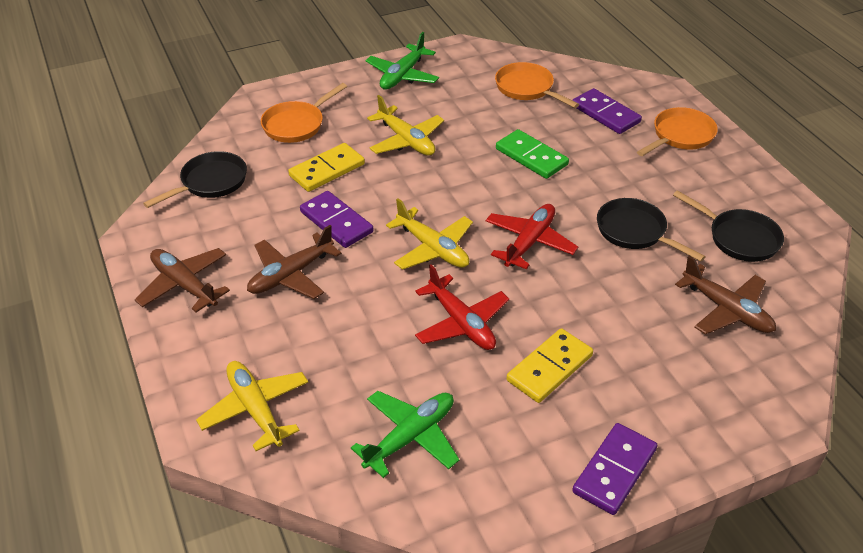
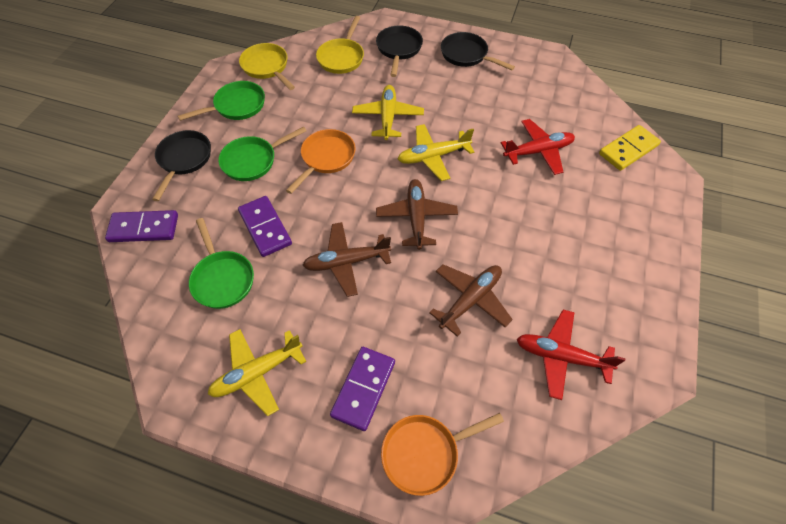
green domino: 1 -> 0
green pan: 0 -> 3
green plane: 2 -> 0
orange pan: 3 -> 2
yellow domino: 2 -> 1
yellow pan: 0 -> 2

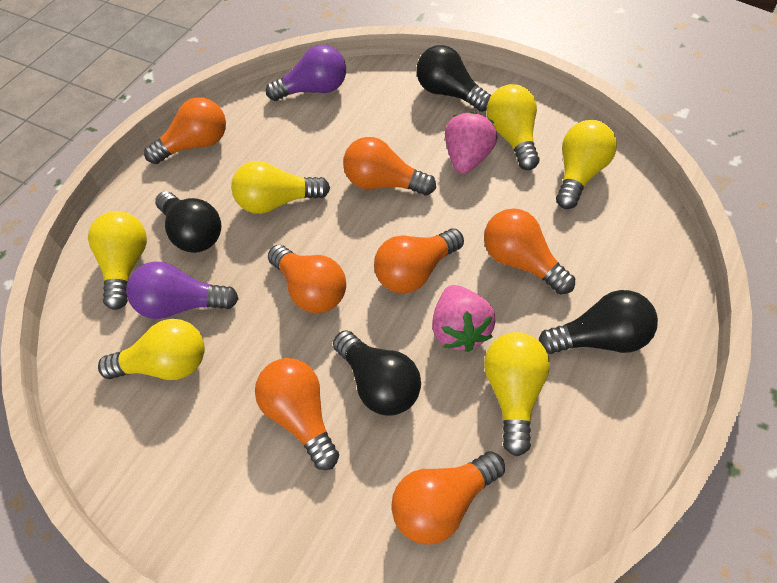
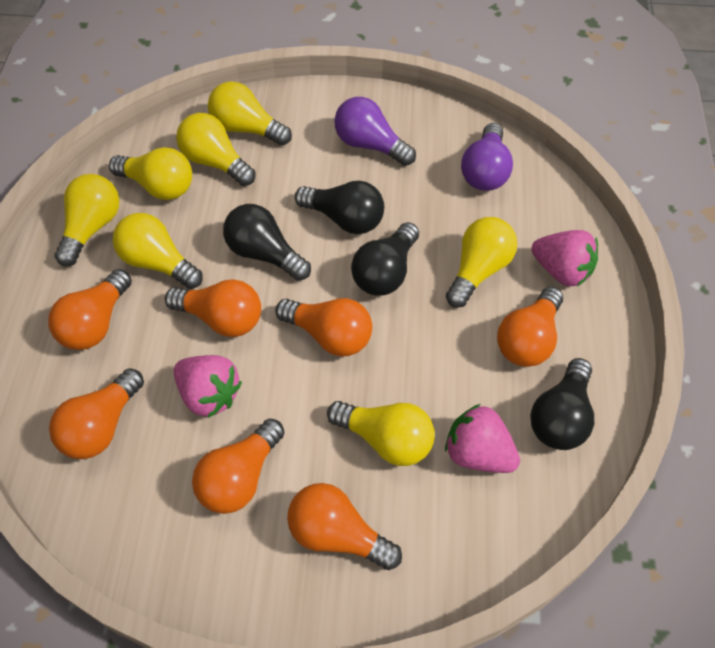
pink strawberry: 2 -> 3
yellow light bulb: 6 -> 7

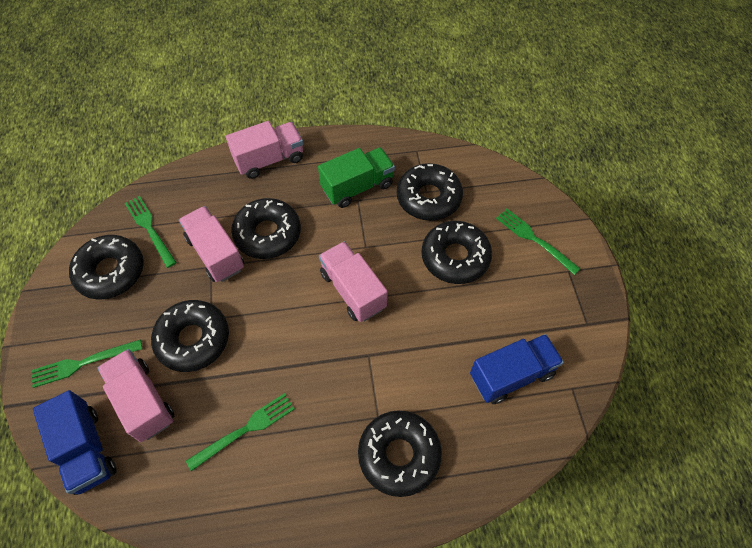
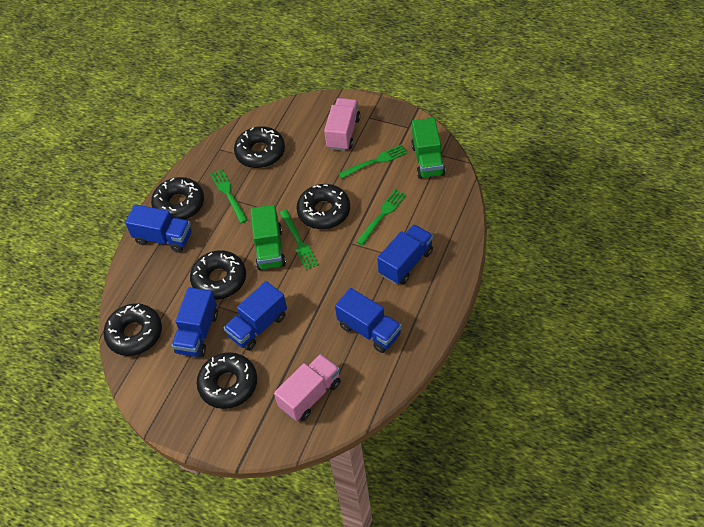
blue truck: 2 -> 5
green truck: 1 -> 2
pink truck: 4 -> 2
-- -- --
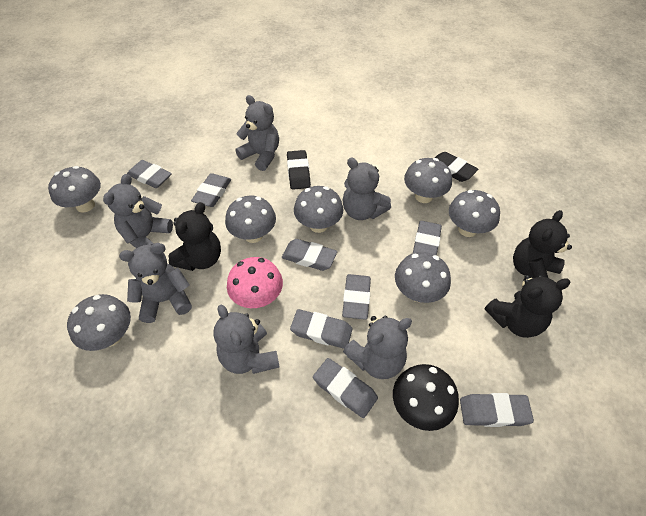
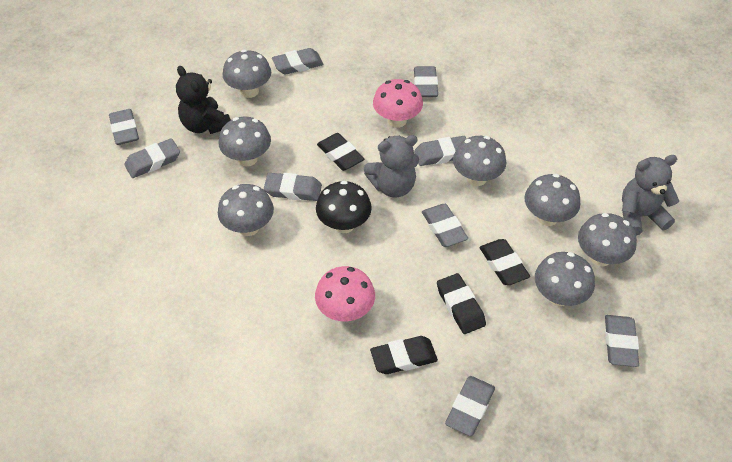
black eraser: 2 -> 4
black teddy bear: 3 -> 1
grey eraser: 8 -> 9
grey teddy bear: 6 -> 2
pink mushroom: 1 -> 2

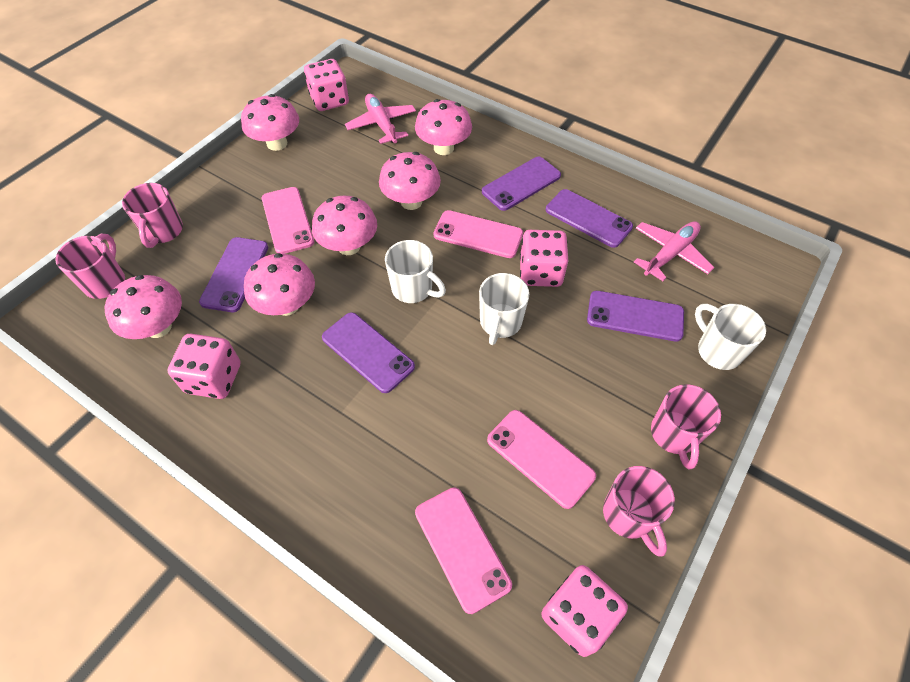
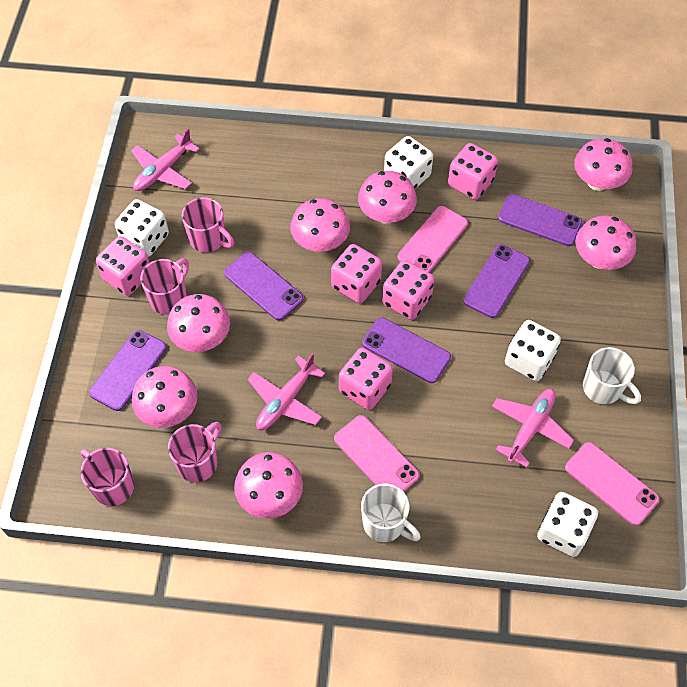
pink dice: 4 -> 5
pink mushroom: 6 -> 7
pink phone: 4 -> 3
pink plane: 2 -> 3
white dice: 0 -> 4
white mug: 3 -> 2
-- -- --
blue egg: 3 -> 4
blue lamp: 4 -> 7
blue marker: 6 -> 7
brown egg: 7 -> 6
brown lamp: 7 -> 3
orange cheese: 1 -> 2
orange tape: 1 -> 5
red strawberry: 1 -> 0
-- -- --
**GOAL OF THE EXERCISE:**
Where a line of the data holds "yellow", show that line.

**ANSWER FOR THIS EXERCISE:**
yellow domino: 2 -> 1
yellow pan: 0 -> 2
yellow light bulb: 6 -> 7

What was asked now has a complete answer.